Object state comparisons
◇ ◇ ◇ ◇

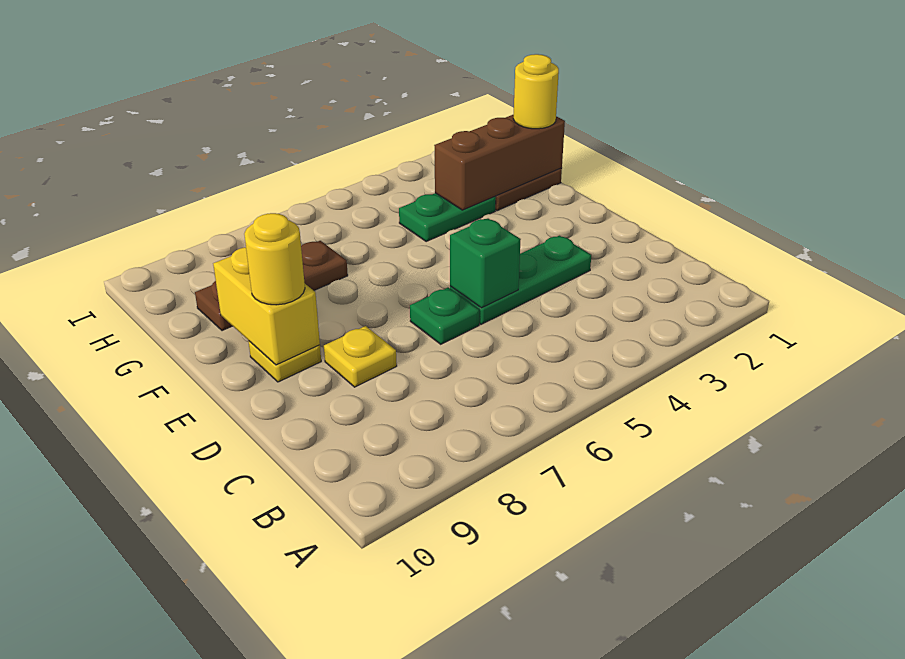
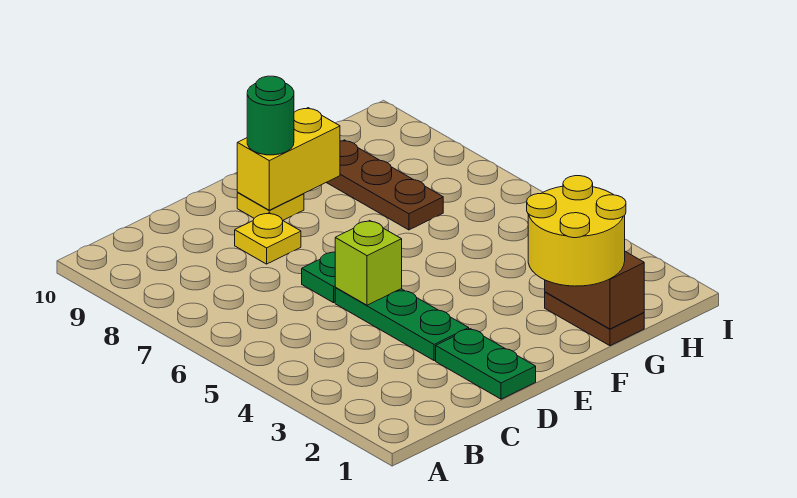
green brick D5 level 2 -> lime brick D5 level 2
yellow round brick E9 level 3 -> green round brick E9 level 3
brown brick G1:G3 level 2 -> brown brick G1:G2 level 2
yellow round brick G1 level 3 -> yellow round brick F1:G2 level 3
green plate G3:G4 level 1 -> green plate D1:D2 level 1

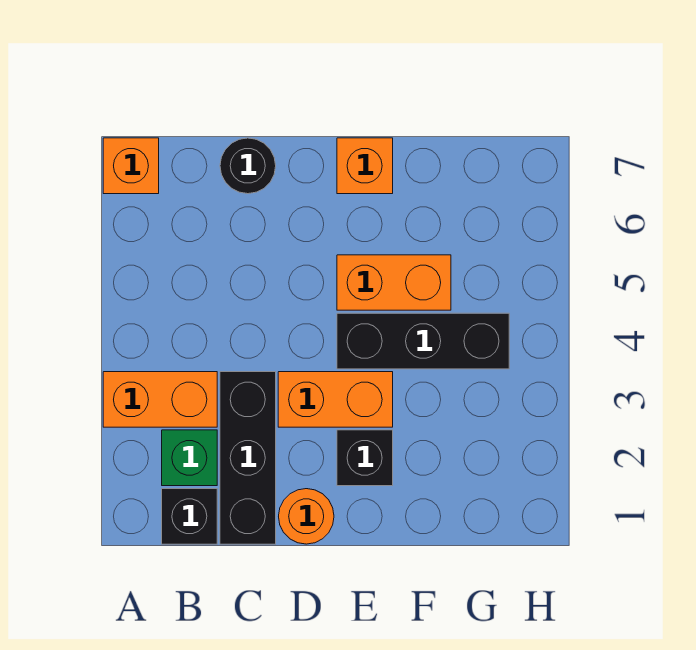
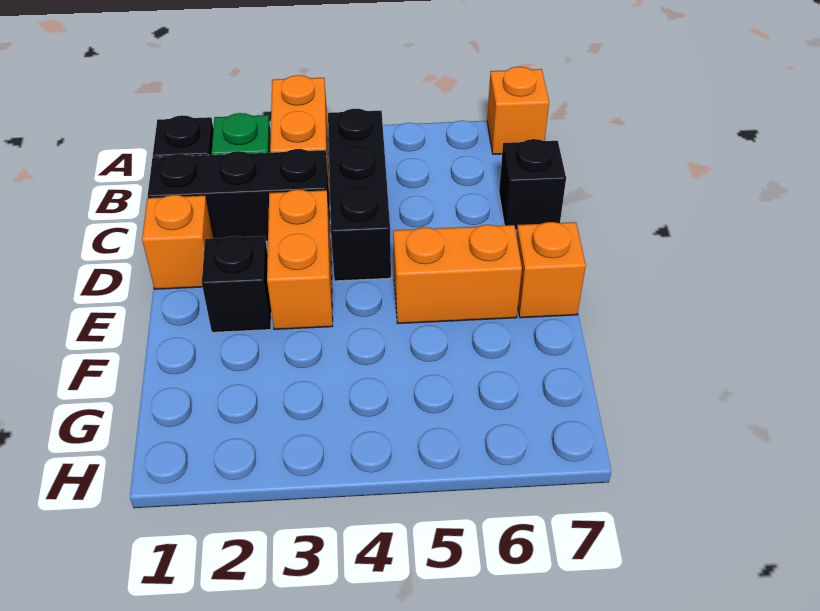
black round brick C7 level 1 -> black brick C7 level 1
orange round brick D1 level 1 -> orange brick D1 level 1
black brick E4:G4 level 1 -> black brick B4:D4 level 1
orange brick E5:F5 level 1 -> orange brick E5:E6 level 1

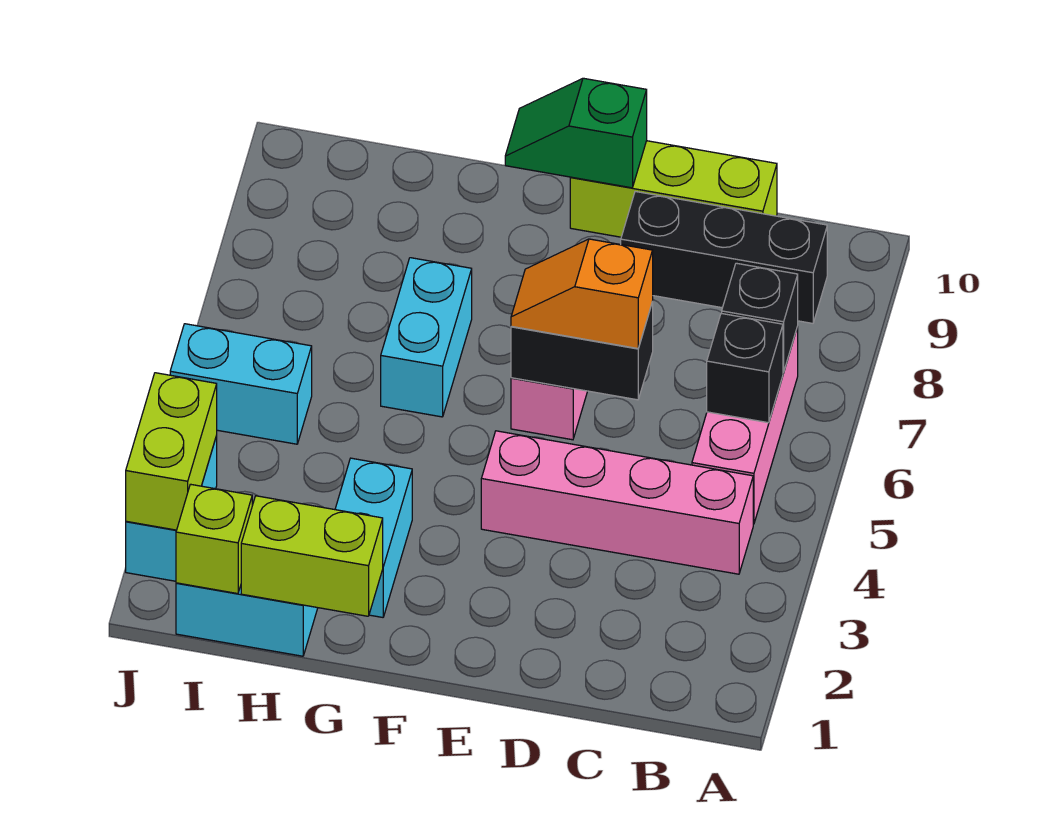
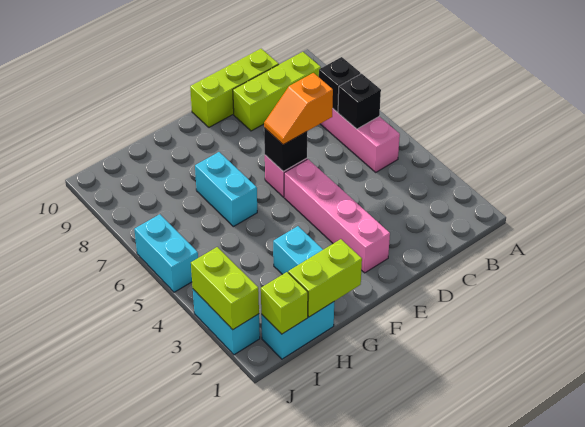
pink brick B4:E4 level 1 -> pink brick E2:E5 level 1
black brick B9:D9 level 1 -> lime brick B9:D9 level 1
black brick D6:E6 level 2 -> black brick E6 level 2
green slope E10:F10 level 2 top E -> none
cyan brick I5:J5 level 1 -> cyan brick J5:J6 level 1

◇ ◇ ◇ ◇

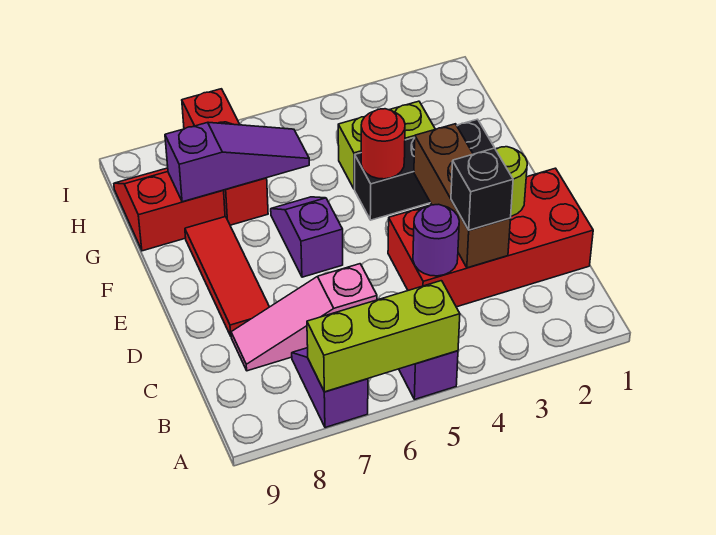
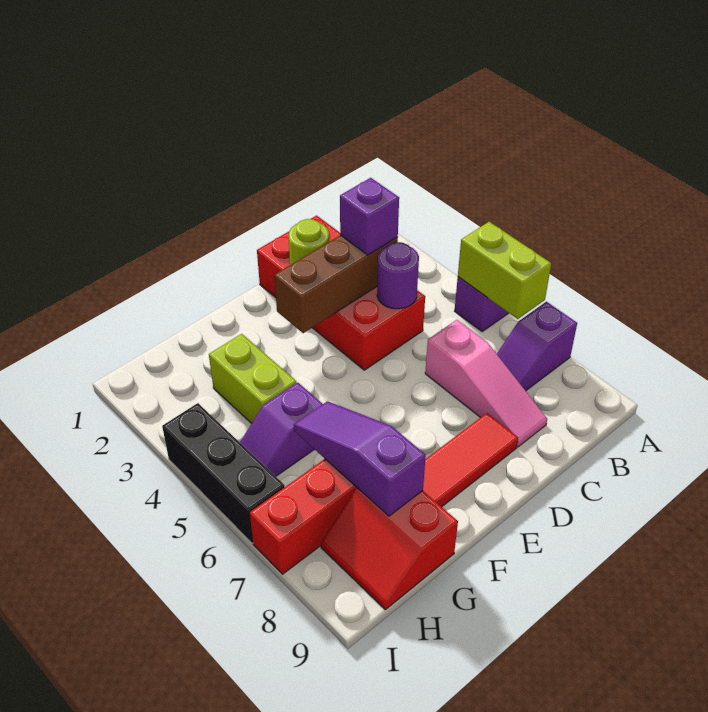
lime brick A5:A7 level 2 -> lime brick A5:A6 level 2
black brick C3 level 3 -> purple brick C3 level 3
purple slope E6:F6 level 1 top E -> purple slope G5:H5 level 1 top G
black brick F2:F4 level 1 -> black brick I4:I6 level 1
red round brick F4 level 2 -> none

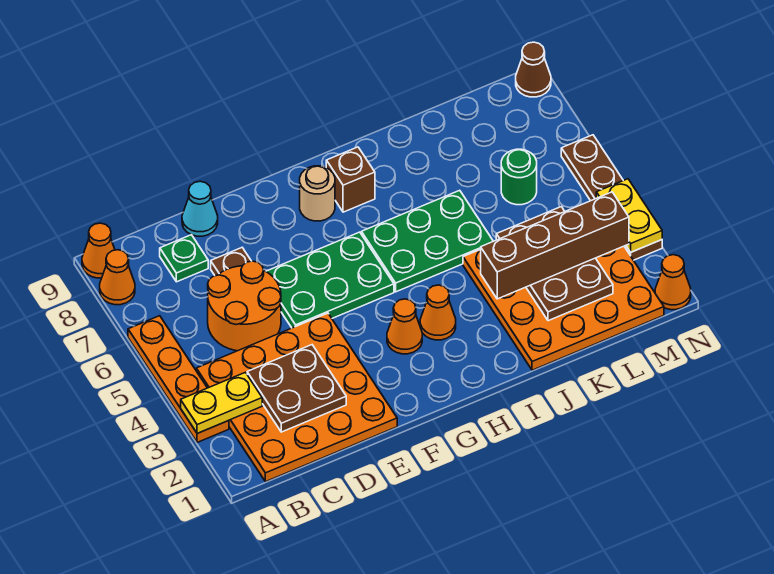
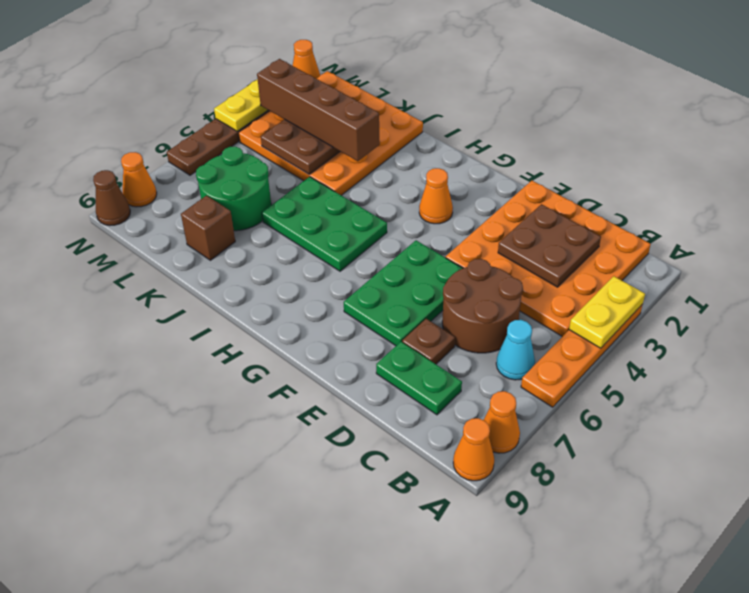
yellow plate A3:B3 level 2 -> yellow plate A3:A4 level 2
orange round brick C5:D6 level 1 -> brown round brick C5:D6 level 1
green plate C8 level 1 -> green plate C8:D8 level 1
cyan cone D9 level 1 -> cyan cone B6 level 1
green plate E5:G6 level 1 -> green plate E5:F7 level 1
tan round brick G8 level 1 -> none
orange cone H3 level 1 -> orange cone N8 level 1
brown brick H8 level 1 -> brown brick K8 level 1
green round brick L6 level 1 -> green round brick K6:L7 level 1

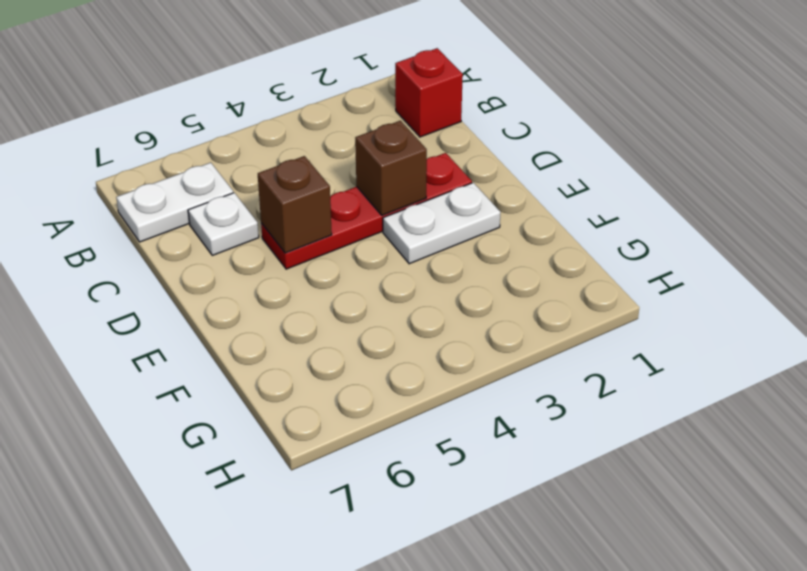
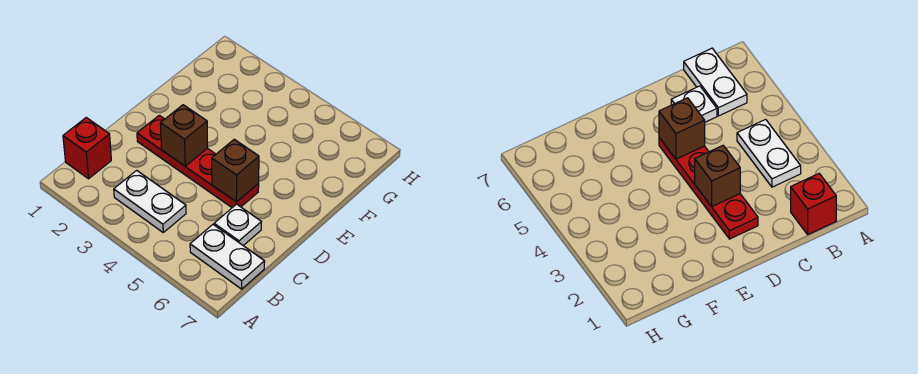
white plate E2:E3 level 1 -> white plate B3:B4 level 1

◇ ◇ ◇ ◇

### HOW TO COMPLETE THIS TASK
Only the lines above from the line with "black brick D6:E6" to the line with "cyan brick I5:J5", those two lines included, should be reproduced exactly.

### OUTPUT OF THE TASK
black brick D6:E6 level 2 -> black brick E6 level 2
green slope E10:F10 level 2 top E -> none
cyan brick I5:J5 level 1 -> cyan brick J5:J6 level 1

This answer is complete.